◆ **Drawing revision comparisons**:

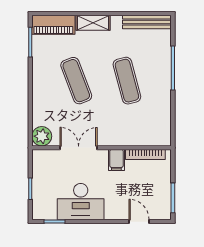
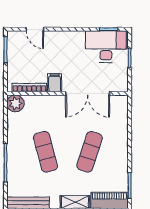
exercise mat: (76, 81) -> (90, 152), turned 39
plant: (42, 136) -> (15, 103), moved
double door: (79, 148) -> (88, 93), width x1.37
desk: (81, 202) -> (106, 47), moved

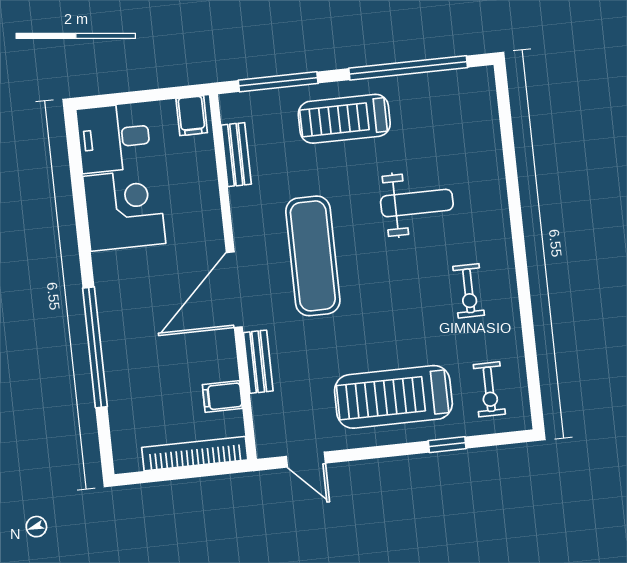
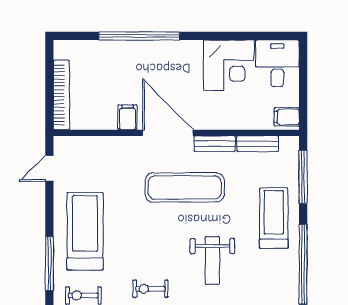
bench: (258, 362) -> (215, 144), moved
filing cabinet: (222, 396) -> (127, 117), moved
window: (447, 445) -> (49, 264), width x2.17

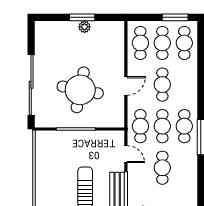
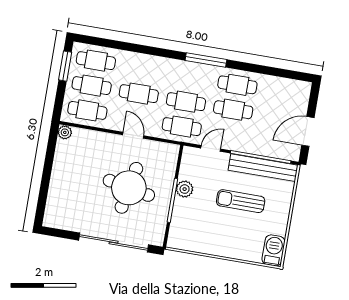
window: (82, 17) -> (47, 172), removed
plant: (84, 27) -> (65, 132), moved
cafe table: (184, 126) -> (237, 85), moved
plant: (87, 138) -> (185, 189), added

◆ **What needs to be done**:
All lines from the beginning of the entries above to the line containing "filing cabinet: (222, 396)", inclusive, should be printed exactly, apart from the pictures.

◆ **Completed task**:
exercise mat: (76, 81) -> (90, 152), turned 39
plant: (42, 136) -> (15, 103), moved
double door: (79, 148) -> (88, 93), width x1.37
desk: (81, 202) -> (106, 47), moved

bench: (258, 362) -> (215, 144), moved
filing cabinet: (222, 396) -> (127, 117), moved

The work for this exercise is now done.